*** Dataset excerpts ***

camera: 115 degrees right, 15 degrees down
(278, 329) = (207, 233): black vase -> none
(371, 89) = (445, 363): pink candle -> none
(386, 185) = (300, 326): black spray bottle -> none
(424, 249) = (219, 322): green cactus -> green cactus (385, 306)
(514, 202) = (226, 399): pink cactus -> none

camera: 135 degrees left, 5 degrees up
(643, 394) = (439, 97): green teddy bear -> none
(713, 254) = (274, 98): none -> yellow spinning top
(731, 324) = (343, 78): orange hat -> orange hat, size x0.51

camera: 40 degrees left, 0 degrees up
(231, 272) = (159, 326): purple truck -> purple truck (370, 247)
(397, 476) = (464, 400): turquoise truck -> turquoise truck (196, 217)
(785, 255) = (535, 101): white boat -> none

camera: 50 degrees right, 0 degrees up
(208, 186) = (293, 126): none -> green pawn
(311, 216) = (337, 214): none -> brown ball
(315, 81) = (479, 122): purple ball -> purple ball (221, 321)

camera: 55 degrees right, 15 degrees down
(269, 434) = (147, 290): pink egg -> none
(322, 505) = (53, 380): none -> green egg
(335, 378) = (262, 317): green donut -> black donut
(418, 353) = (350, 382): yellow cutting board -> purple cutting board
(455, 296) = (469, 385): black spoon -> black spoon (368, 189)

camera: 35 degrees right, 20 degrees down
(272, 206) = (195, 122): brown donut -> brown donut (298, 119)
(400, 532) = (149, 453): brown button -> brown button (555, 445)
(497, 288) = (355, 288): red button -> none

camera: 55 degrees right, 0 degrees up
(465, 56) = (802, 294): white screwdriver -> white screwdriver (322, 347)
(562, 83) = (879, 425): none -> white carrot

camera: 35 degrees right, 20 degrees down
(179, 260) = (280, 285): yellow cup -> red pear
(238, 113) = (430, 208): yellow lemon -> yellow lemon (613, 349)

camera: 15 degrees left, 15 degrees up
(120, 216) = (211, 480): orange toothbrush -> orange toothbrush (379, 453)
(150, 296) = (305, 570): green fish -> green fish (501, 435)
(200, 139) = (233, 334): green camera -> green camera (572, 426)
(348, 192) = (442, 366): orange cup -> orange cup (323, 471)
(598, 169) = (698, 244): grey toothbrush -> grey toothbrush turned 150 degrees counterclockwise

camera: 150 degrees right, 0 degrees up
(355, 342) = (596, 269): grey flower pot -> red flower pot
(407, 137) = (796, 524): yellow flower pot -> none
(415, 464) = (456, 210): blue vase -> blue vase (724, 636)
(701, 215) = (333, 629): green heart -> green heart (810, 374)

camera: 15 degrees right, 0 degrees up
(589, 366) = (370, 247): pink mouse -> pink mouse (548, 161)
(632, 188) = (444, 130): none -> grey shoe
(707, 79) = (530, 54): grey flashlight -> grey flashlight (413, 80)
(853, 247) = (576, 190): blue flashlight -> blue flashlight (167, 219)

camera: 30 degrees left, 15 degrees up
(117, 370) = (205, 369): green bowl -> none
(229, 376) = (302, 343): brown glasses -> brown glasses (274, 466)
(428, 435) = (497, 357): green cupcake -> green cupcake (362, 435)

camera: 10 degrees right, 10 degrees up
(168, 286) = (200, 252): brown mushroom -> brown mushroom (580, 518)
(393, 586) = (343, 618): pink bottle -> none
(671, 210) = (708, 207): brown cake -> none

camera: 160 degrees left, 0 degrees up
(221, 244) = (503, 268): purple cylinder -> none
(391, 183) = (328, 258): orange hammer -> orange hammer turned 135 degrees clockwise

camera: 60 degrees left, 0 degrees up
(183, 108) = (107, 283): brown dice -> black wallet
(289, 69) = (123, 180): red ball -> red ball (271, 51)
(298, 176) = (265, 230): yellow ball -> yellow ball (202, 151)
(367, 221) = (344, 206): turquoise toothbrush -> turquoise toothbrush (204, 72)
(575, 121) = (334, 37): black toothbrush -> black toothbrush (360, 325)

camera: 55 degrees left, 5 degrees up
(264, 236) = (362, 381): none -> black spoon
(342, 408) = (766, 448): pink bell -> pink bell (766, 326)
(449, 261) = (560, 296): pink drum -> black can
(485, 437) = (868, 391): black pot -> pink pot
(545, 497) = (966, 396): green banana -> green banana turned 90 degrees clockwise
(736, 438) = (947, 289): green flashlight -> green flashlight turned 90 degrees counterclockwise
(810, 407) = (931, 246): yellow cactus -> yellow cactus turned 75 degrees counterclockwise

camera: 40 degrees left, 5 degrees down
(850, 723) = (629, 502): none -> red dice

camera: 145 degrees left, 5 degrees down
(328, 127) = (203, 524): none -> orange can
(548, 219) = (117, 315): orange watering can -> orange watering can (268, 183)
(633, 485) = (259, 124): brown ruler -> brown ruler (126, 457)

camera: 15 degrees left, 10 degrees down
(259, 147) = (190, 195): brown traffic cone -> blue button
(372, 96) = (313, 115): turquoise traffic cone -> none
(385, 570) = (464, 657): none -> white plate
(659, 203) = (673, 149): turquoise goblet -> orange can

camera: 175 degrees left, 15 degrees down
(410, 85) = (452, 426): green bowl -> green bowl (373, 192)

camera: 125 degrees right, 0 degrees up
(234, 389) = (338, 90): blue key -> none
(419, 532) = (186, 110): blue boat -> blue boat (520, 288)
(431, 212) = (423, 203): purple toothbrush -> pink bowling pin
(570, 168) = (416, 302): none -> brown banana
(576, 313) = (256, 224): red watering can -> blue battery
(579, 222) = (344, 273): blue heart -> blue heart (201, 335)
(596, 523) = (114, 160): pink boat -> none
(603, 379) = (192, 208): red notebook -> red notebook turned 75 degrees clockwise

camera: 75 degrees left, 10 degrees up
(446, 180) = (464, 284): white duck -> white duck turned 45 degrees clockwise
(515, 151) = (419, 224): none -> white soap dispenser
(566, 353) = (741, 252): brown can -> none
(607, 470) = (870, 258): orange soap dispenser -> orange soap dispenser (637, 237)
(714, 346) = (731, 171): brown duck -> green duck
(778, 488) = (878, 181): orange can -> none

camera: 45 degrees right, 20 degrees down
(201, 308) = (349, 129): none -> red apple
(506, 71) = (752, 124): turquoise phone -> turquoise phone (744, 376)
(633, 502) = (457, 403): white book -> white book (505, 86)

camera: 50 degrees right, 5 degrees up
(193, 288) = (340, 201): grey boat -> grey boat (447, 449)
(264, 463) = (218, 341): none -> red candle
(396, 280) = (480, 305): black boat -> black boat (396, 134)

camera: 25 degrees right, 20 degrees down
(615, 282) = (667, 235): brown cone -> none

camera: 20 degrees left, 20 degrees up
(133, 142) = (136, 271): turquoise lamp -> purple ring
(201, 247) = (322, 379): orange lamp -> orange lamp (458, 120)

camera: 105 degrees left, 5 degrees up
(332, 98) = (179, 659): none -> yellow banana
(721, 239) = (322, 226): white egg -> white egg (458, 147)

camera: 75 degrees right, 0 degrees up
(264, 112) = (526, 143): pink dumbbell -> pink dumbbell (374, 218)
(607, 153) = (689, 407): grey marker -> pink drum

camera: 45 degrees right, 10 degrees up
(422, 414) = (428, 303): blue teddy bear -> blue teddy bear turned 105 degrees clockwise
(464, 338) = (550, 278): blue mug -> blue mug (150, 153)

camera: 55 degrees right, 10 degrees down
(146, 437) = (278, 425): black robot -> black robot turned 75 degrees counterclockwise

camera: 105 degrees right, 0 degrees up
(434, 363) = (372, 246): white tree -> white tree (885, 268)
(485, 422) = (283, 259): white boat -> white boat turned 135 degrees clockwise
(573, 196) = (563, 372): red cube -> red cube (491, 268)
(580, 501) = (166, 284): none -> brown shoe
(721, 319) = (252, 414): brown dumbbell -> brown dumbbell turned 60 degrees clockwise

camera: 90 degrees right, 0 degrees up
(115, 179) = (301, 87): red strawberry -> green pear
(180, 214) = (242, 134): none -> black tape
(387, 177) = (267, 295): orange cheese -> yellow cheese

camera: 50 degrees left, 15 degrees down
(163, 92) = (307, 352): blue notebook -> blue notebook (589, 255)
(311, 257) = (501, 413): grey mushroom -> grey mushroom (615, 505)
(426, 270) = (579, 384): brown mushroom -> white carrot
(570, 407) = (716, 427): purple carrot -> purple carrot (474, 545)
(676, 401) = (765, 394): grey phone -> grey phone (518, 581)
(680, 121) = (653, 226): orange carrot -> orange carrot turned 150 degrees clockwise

*** End of Dataset excerpts ***

#### Instructions for the task
Would you please write out, exactly and with no other lines, the stretch of the listing above from the line containing "(407, 137) = (796, 524): yellow" through the line containing "(264, 236) = (362, 381): none -> black spoon"?

#### Task answer
(407, 137) = (796, 524): yellow flower pot -> none
(415, 464) = (456, 210): blue vase -> blue vase (724, 636)
(701, 215) = (333, 629): green heart -> green heart (810, 374)

camera: 15 degrees right, 0 degrees up
(589, 366) = (370, 247): pink mouse -> pink mouse (548, 161)
(632, 188) = (444, 130): none -> grey shoe
(707, 79) = (530, 54): grey flashlight -> grey flashlight (413, 80)
(853, 247) = (576, 190): blue flashlight -> blue flashlight (167, 219)

camera: 30 degrees left, 15 degrees up
(117, 370) = (205, 369): green bowl -> none
(229, 376) = (302, 343): brown glasses -> brown glasses (274, 466)
(428, 435) = (497, 357): green cupcake -> green cupcake (362, 435)

camera: 10 degrees right, 10 degrees up
(168, 286) = (200, 252): brown mushroom -> brown mushroom (580, 518)
(393, 586) = (343, 618): pink bottle -> none
(671, 210) = (708, 207): brown cake -> none

camera: 160 degrees left, 0 degrees up
(221, 244) = (503, 268): purple cylinder -> none
(391, 183) = (328, 258): orange hammer -> orange hammer turned 135 degrees clockwise

camera: 60 degrees left, 0 degrees up
(183, 108) = (107, 283): brown dice -> black wallet
(289, 69) = (123, 180): red ball -> red ball (271, 51)
(298, 176) = (265, 230): yellow ball -> yellow ball (202, 151)
(367, 221) = (344, 206): turquoise toothbrush -> turquoise toothbrush (204, 72)
(575, 121) = (334, 37): black toothbrush -> black toothbrush (360, 325)

camera: 55 degrees left, 5 degrees up
(264, 236) = (362, 381): none -> black spoon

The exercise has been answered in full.